Please filter the listing for the string "turned" and copy each matching line.

The data =>
┄┄┄┄┄┄┄┄┄┄┄┄┄┄┄┄┄┄┄┄

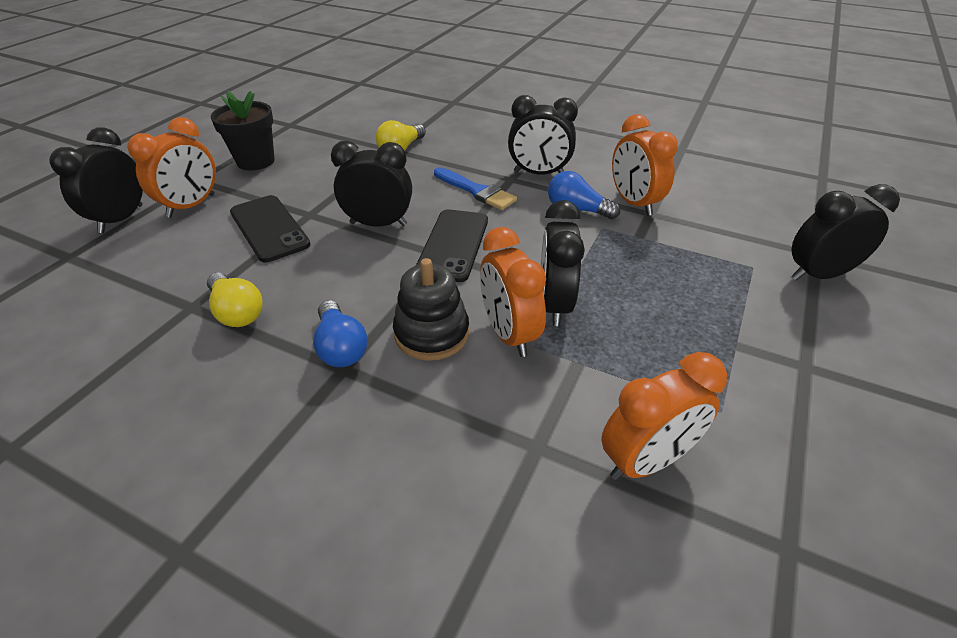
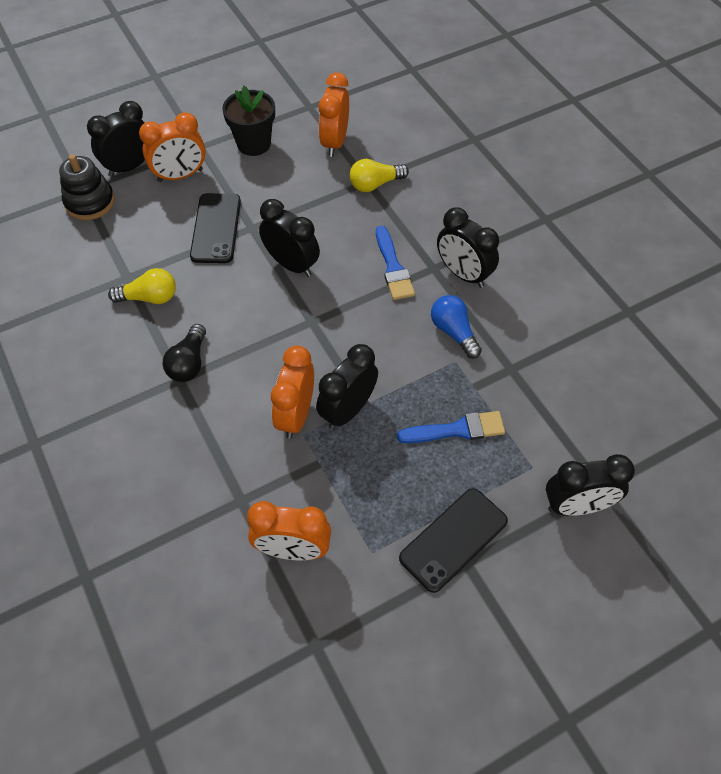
camera: 35 degrees right, 15 degrees up
(237, 312) = (149, 297): yellow light bulb -> yellow light bulb turned 90 degrees counterclockwise
(341, 347) = (189, 363): blue light bulb -> black light bulb
(431, 333) = (249, 385): black stacking toy -> black stacking toy (90, 202)
(453, 245) = (327, 315): black phone -> black phone (453, 539)
(634, 203) = (509, 351): orange clock -> orange clock (335, 142)
(664, 271) = (457, 429): none -> blue brush
(818, 275) = (577, 506): black clock -> black clock turned 150 degrees clockwise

┄┄┄┄┄┄┄┄┄┄┄┄┄┄┄┄┄┄┄┄

Solution for this task =>
(237, 312) = (149, 297): yellow light bulb -> yellow light bulb turned 90 degrees counterclockwise
(818, 275) = (577, 506): black clock -> black clock turned 150 degrees clockwise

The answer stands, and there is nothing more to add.